[Entries taken from a collection]
▼

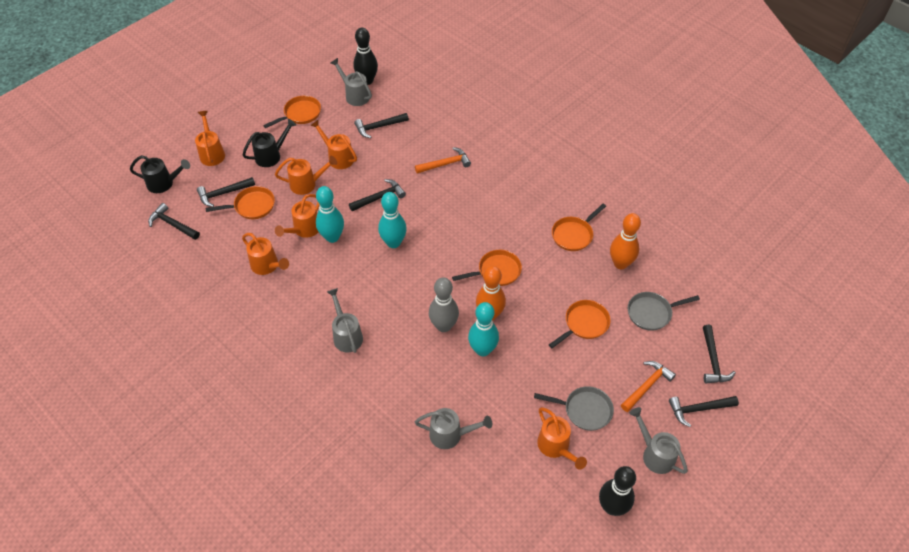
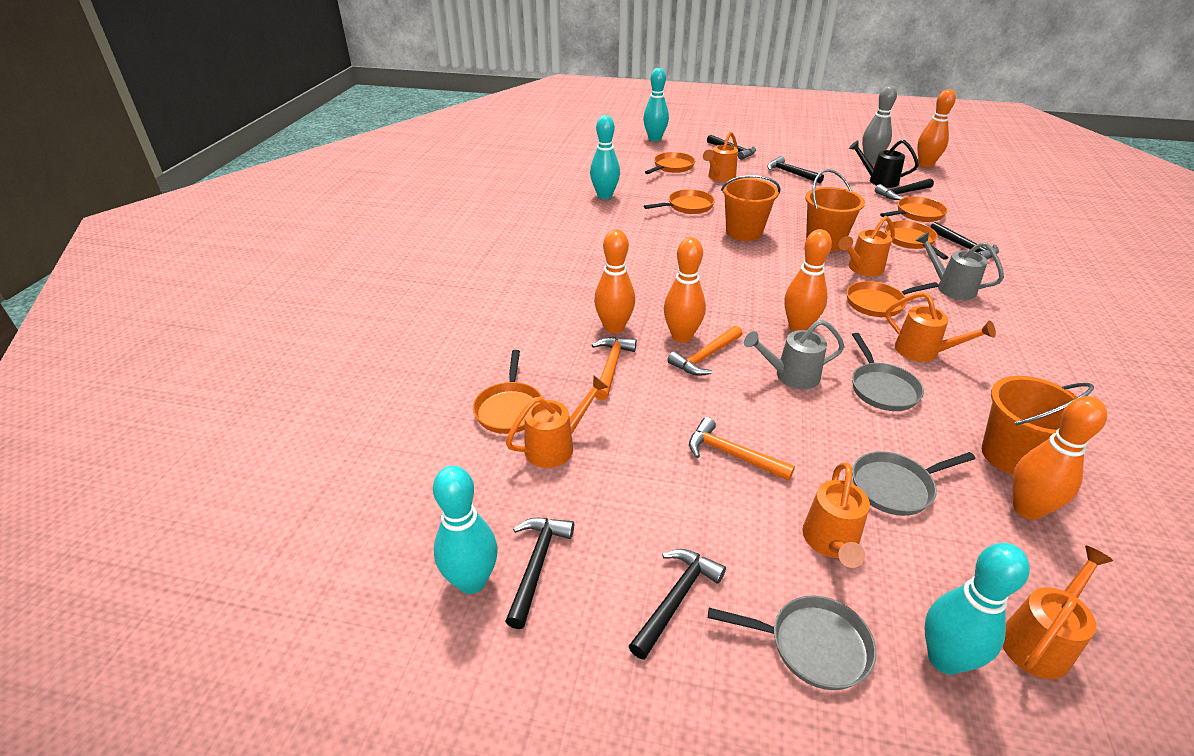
black bowling pin: 2 -> 0
black watering can: 2 -> 1
grey pan: 2 -> 3
grey watering can: 4 -> 2
orange bowling pin: 2 -> 5
orange bucket: 0 -> 3
orange hammer: 2 -> 3
orange pan: 5 -> 6
turquoise bowling pin: 3 -> 4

▲

▸ **DIRECTIONS FOR THIS TASK**
Whenever "black" occurs in a line of the entries, copy that line.

▸ **SOLUTION FOR THIS PROBLEM**
black bowling pin: 2 -> 0
black watering can: 2 -> 1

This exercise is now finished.